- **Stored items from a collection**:
::::::::::
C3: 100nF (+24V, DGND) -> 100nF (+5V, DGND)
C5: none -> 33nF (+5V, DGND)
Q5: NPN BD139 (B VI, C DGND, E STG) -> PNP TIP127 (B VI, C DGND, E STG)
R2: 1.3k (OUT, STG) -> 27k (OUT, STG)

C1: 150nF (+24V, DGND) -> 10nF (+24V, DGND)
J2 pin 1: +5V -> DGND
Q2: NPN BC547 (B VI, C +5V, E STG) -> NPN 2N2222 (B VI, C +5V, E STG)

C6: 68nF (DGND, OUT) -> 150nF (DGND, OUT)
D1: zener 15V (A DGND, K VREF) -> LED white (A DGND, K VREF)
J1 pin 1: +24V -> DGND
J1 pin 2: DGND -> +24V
::::::::::
- **Goal of the exercise**:
Say every entry again, exactly as it reads.

- **Result for this task**:
C3: 100nF (+24V, DGND) -> 100nF (+5V, DGND)
C5: none -> 33nF (+5V, DGND)
Q5: NPN BD139 (B VI, C DGND, E STG) -> PNP TIP127 (B VI, C DGND, E STG)
R2: 1.3k (OUT, STG) -> 27k (OUT, STG)

C1: 150nF (+24V, DGND) -> 10nF (+24V, DGND)
J2 pin 1: +5V -> DGND
Q2: NPN BC547 (B VI, C +5V, E STG) -> NPN 2N2222 (B VI, C +5V, E STG)

C6: 68nF (DGND, OUT) -> 150nF (DGND, OUT)
D1: zener 15V (A DGND, K VREF) -> LED white (A DGND, K VREF)
J1 pin 1: +24V -> DGND
J1 pin 2: DGND -> +24V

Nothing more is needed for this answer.